[What this task involves]
Tally the lines of these entries that include "Playlist"; respond with only that tally.
Top of Extracted records
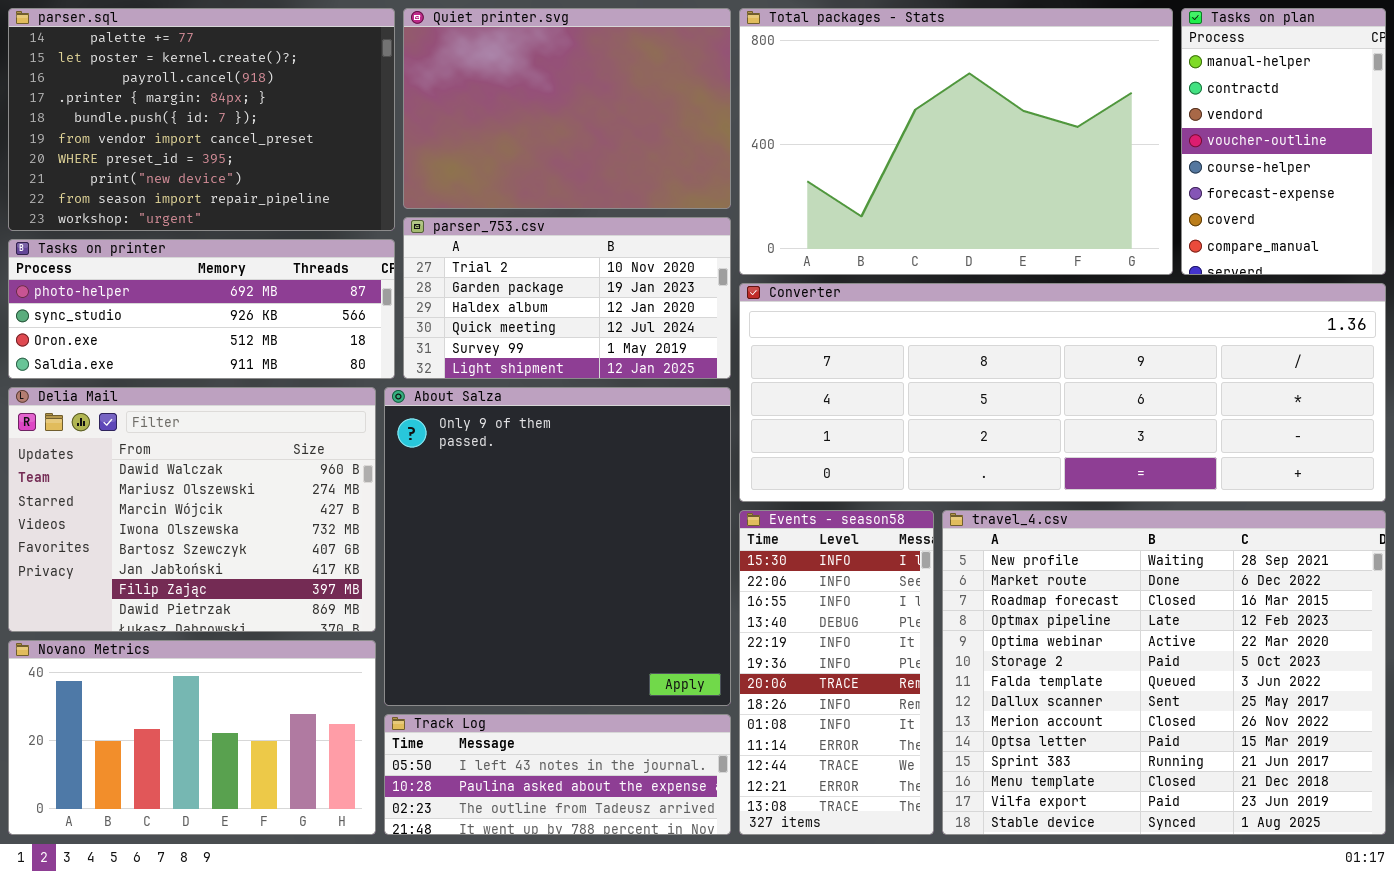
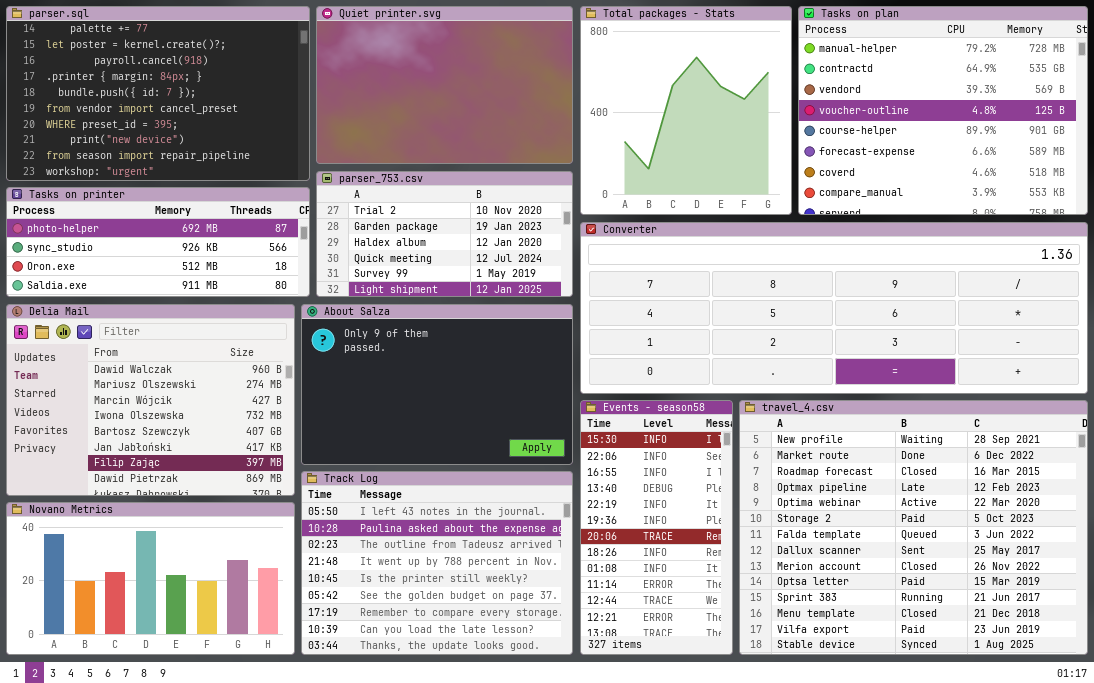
Total packages - Stats: [739,8,1173,275] -> [580,6,792,215], resized
Tasks on plan: [1181,8,1386,275] -> [798,6,1088,215], resized
About Salza: [384,387,731,706] -> [301,304,573,465], resized
Track Log: [384,714,731,835] -> [301,471,573,655], resized

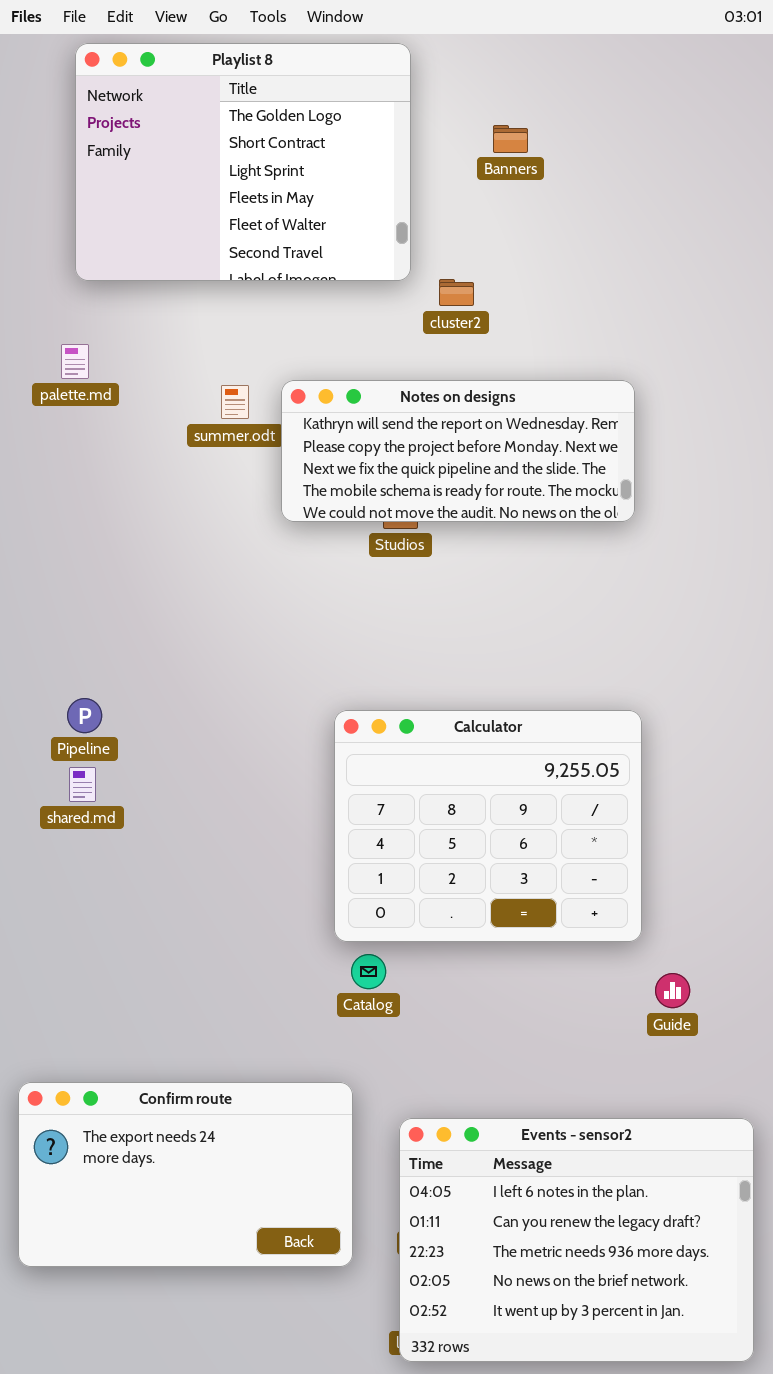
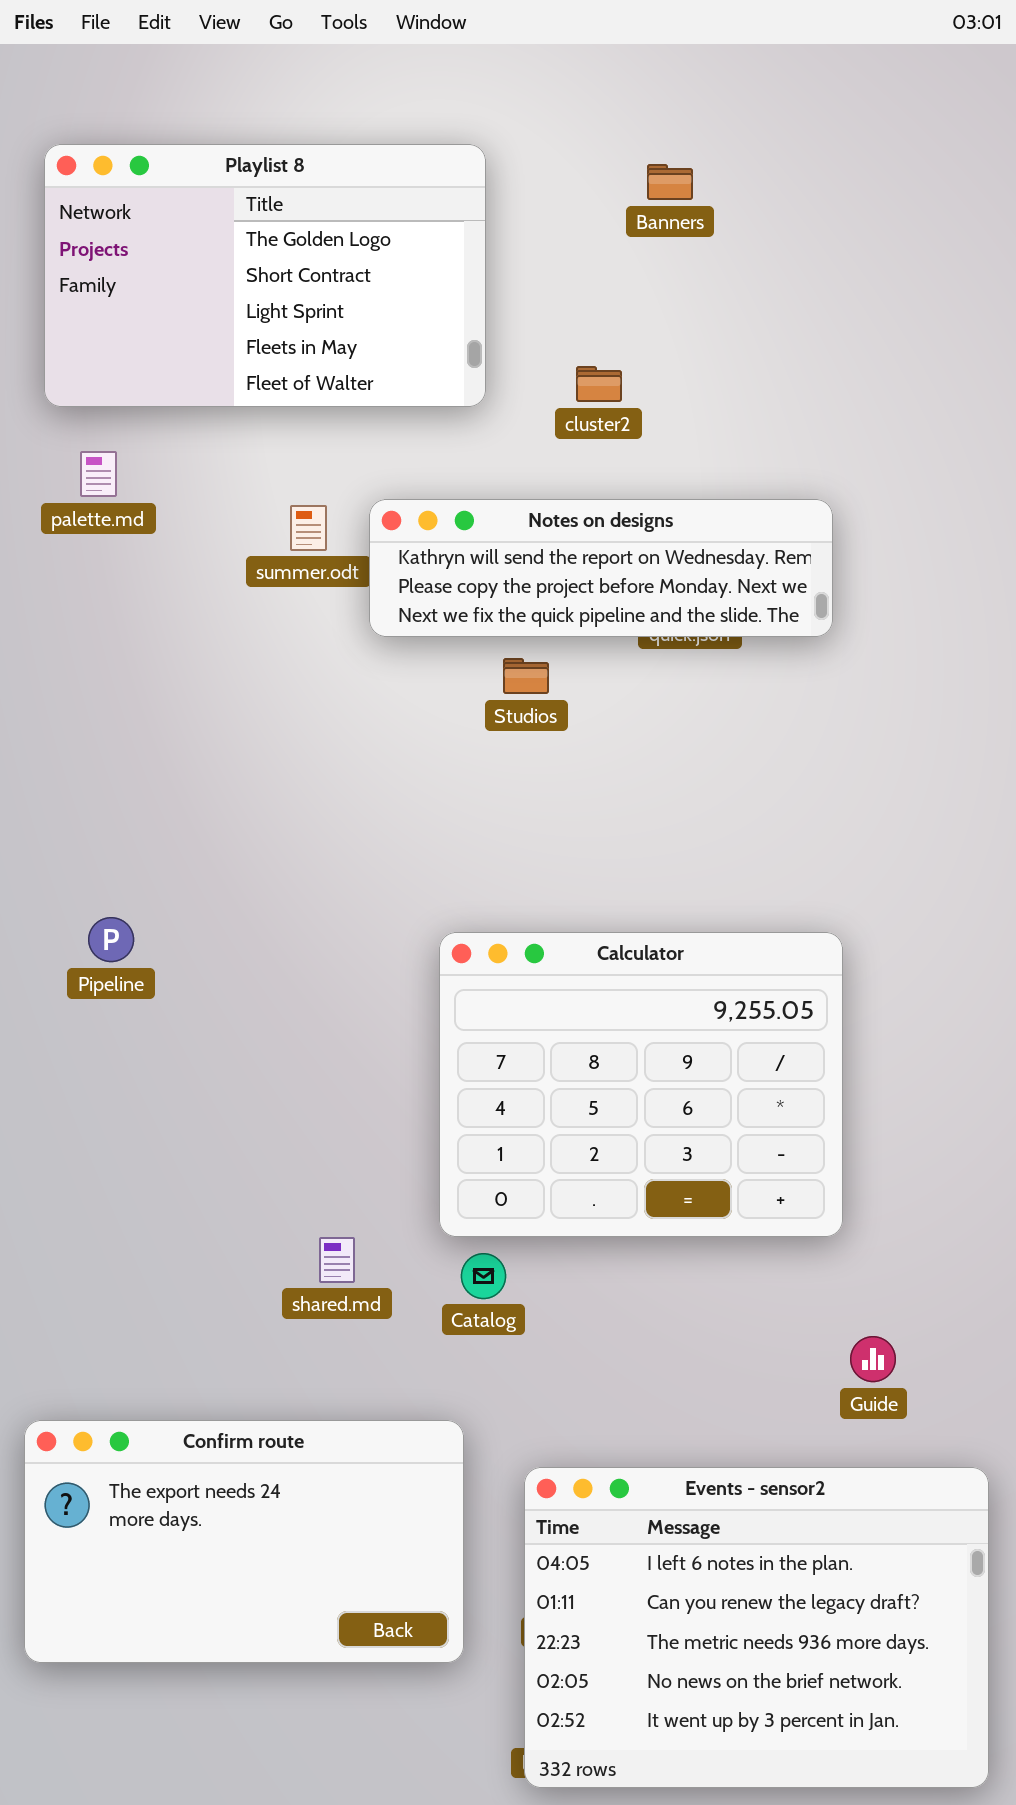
Playlist 8: [75,43,411,281] -> [44,144,486,407], moved, resized
Notes on designs: [281,380,635,522] -> [369,499,833,637], resized
shared.md: [69,767,96,802] -> [319,1237,355,1283], moved
Guide: [655,973,690,1008] -> [850,1336,896,1382], moved

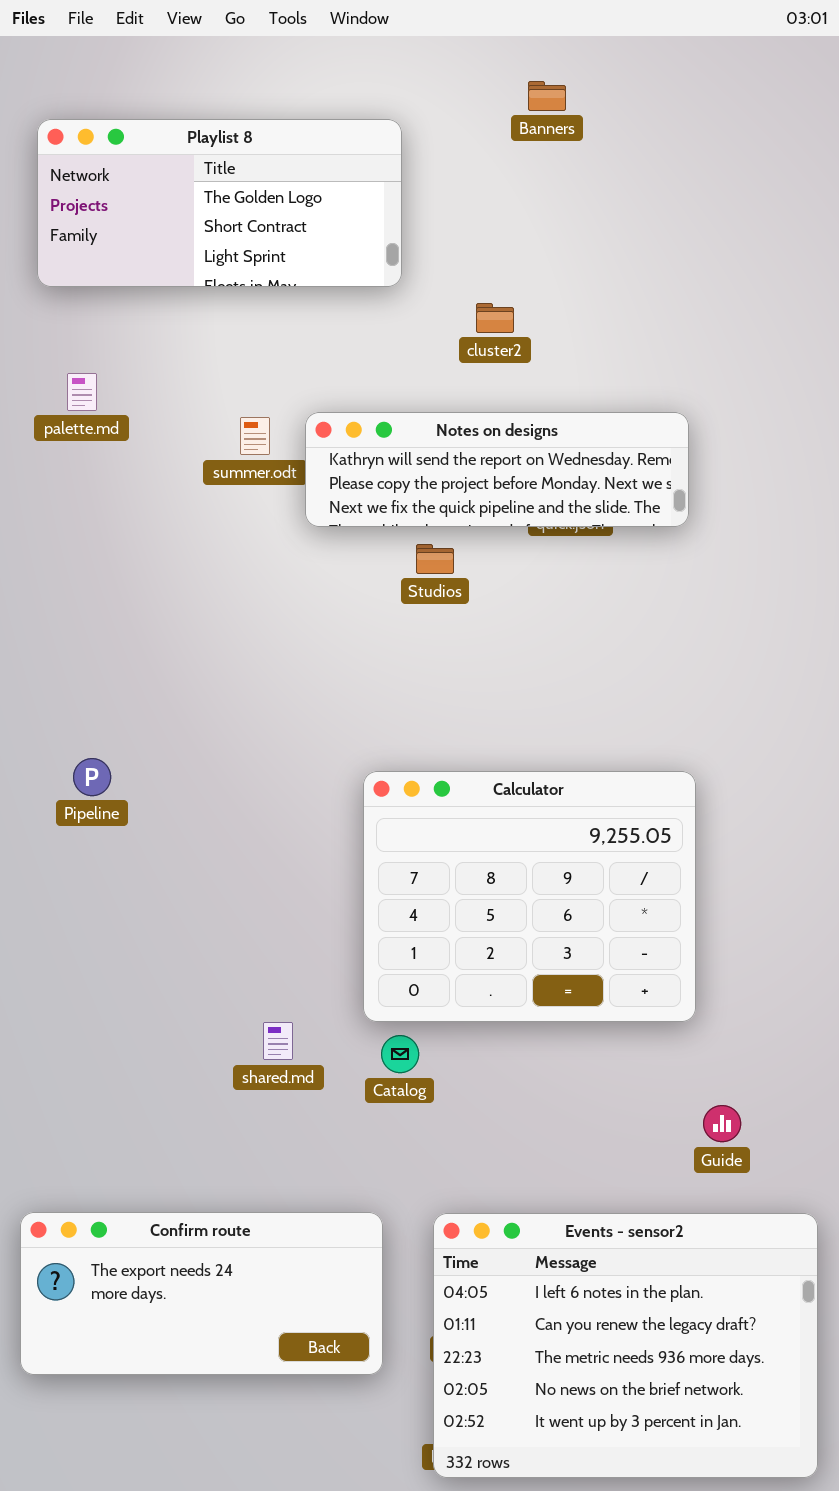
Playlist 8: [44,144,486,407] -> [37,119,402,287], resized
Banners: [647,164,693,200] -> [528,81,566,111], moved
Confirm route: [24,1420,464,1663] -> [20,1212,383,1375], resized

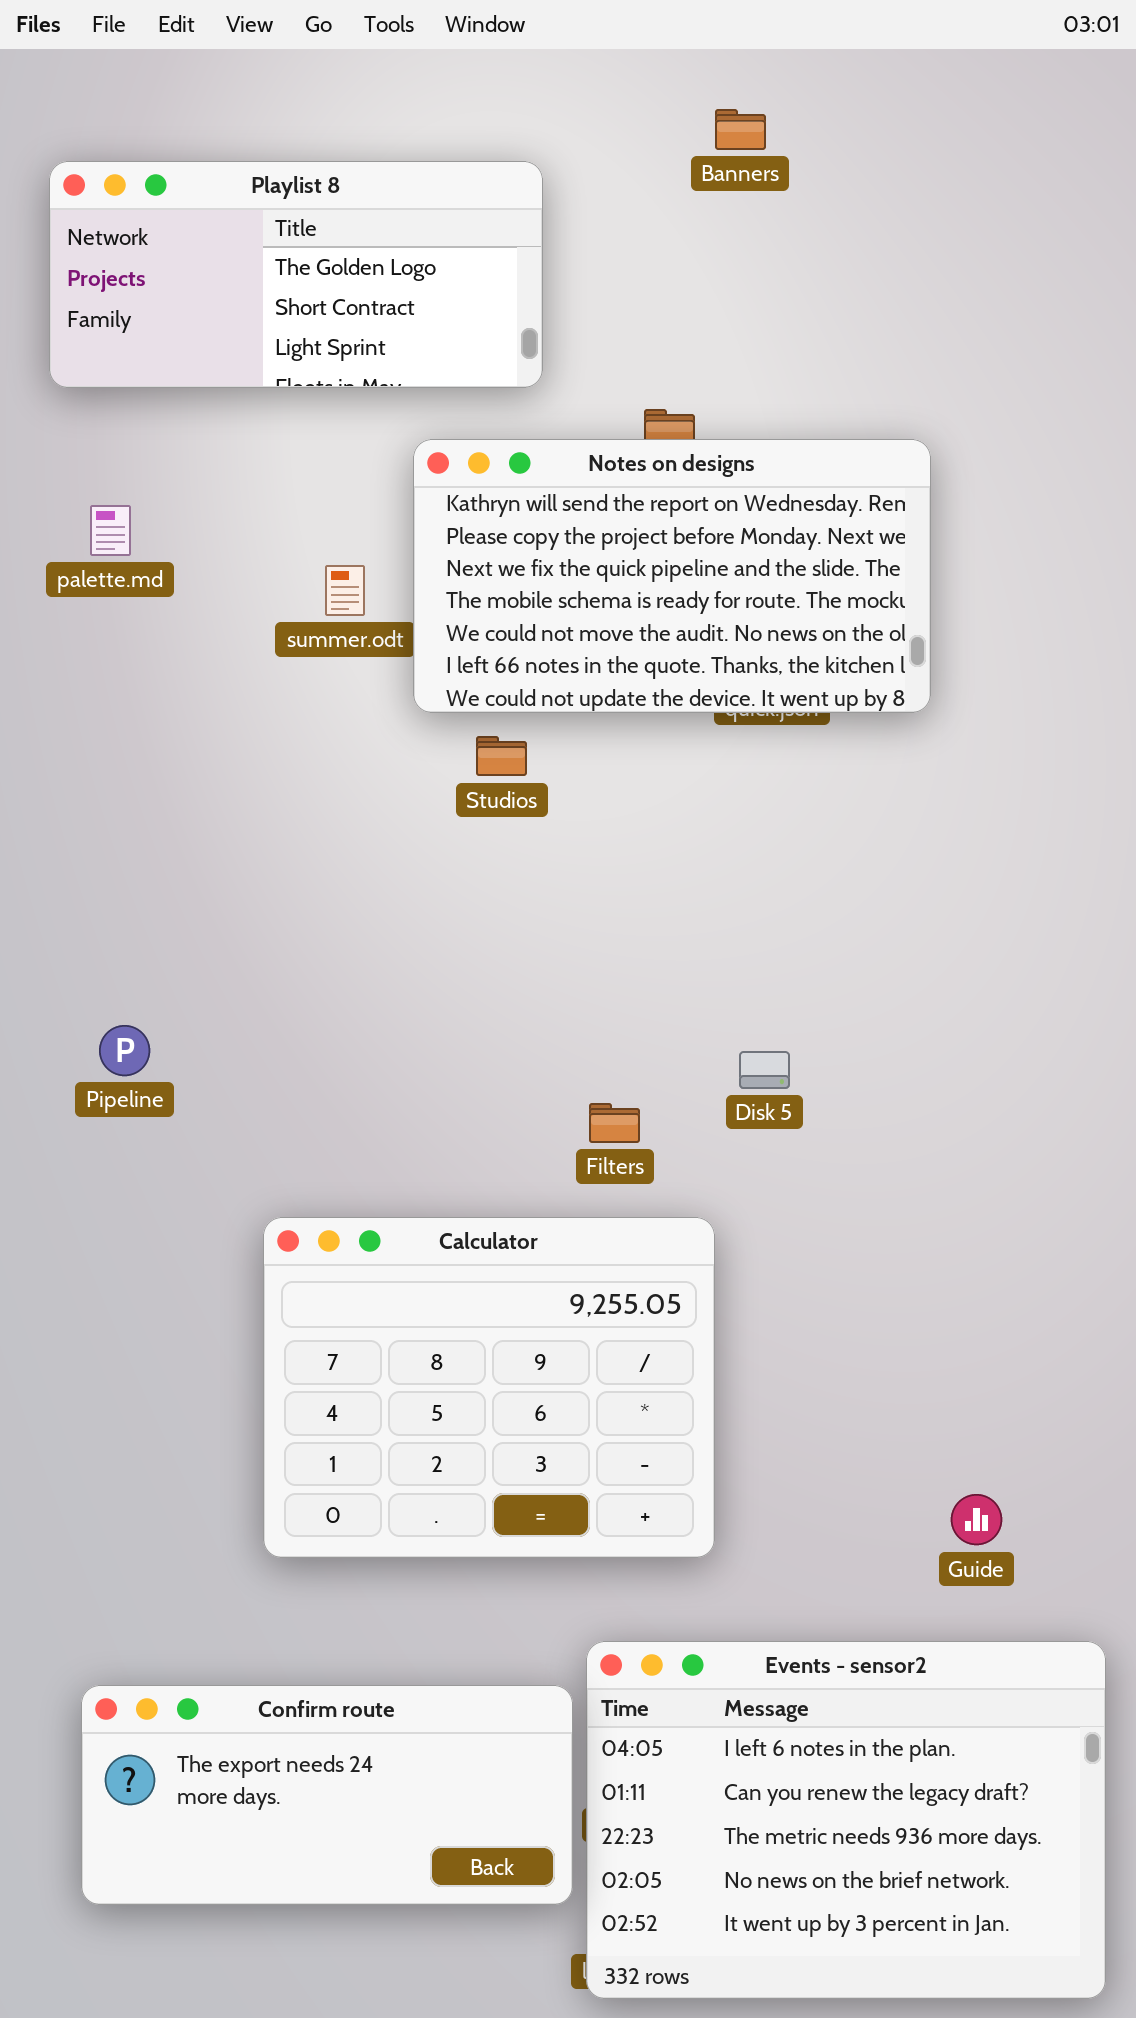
Notes on designs: [305,412,689,527] -> [413,439,931,713], resized
Studios: [416,544,454,574] -> [476,736,527,776], moved
Calculator: [363,771,696,1022] -> [263,1217,715,1558], moved
Confirm route: [20,1212,383,1375] -> [81,1685,573,1905], moved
Bottom of Extracted records
[Output of the exercise]
2